• _WORK TASK_
Pictures stay out of the copy. Retype exactly the lines below from the one with "(181, 209) = (179, 106): turquoise" through the one with "(232, 141) = (212, 167): pink".
======== SUPPLIED DATA
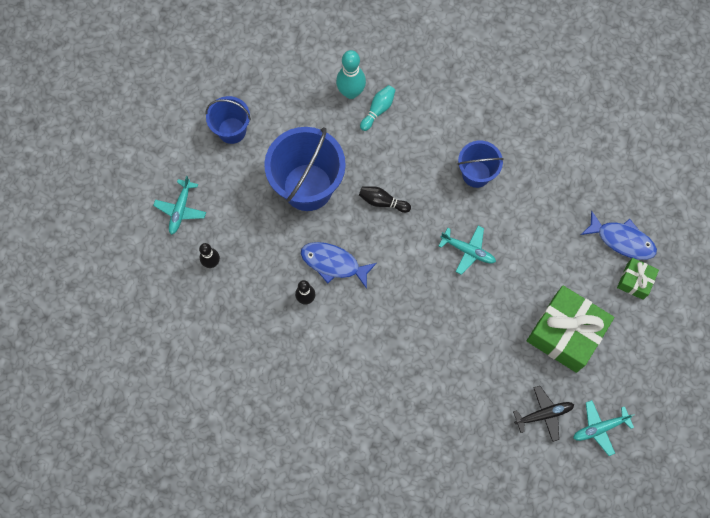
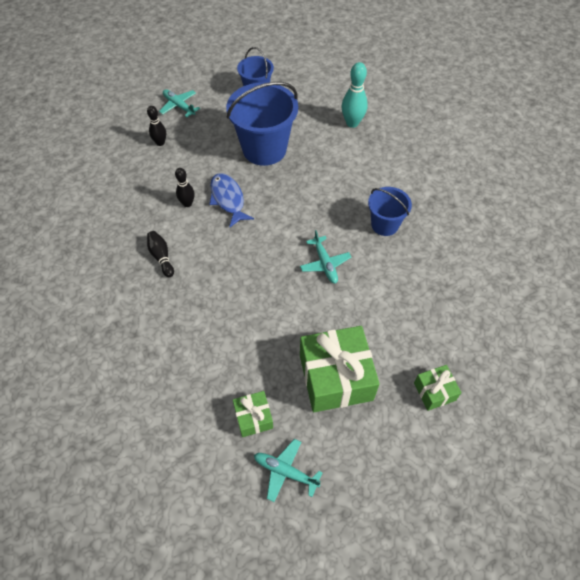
camera: 45 degrees right, 15 degrees down
(181, 209) = (179, 106): turquoise plane -> turquoise plane turned 75 degrees clockwise
(378, 110) = (358, 143): turquoise bowling pin -> none
(382, 202) = (301, 191): black bowling pin -> black bowling pin (161, 257)
(543, 414) = (253, 417): black plane -> green gift
(622, 240) = (454, 354): blue fish -> none

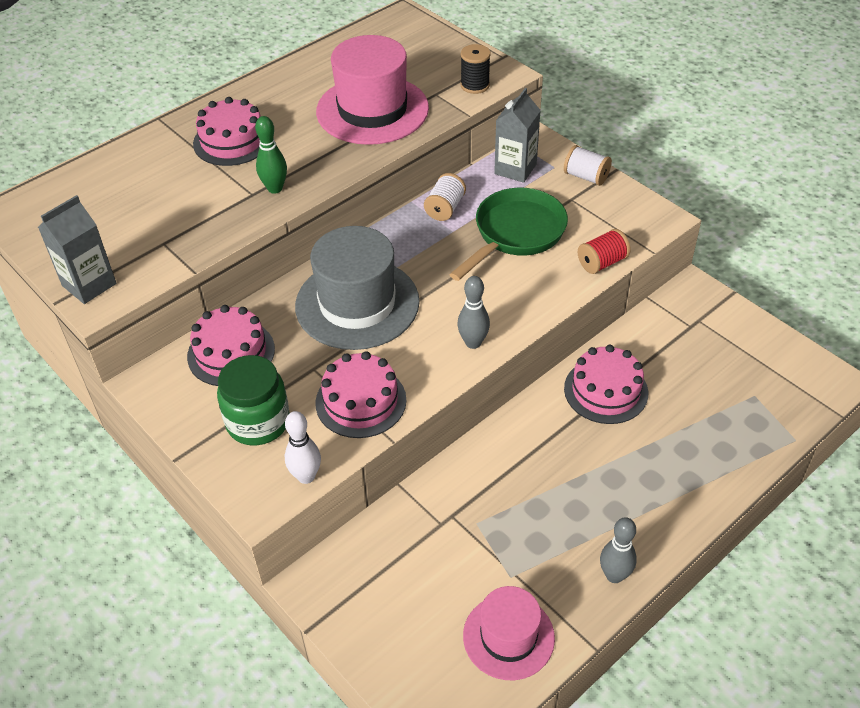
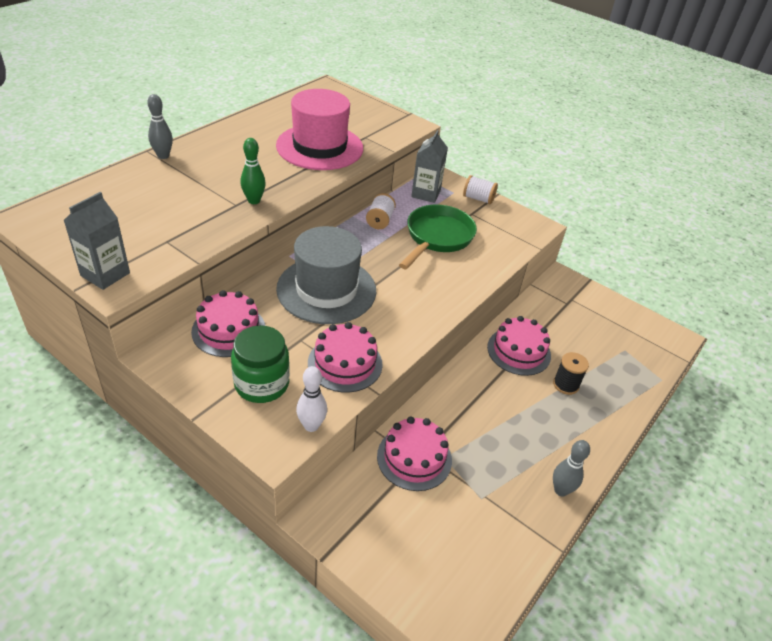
camera: 15 degrees left, 5 degrees down
(232, 141) = (212, 167): pink cake -> pink cake (414, 458)
(473, 343) = (424, 315): grey bowling pin -> grey bowling pin (163, 156)
(475, 85) = (393, 132): black spool -> black spool (565, 384)
(508, 637) = (491, 547): pink hat -> none
(602, 262) = (505, 256): red spool -> none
================
• _TASK SOLUTION_
(181, 209) = (179, 106): turquoise plane -> turquoise plane turned 75 degrees clockwise
(378, 110) = (358, 143): turquoise bowling pin -> none
(382, 202) = (301, 191): black bowling pin -> black bowling pin (161, 257)
(543, 414) = (253, 417): black plane -> green gift
(622, 240) = (454, 354): blue fish -> none

camera: 15 degrees left, 5 degrees down
(232, 141) = (212, 167): pink cake -> pink cake (414, 458)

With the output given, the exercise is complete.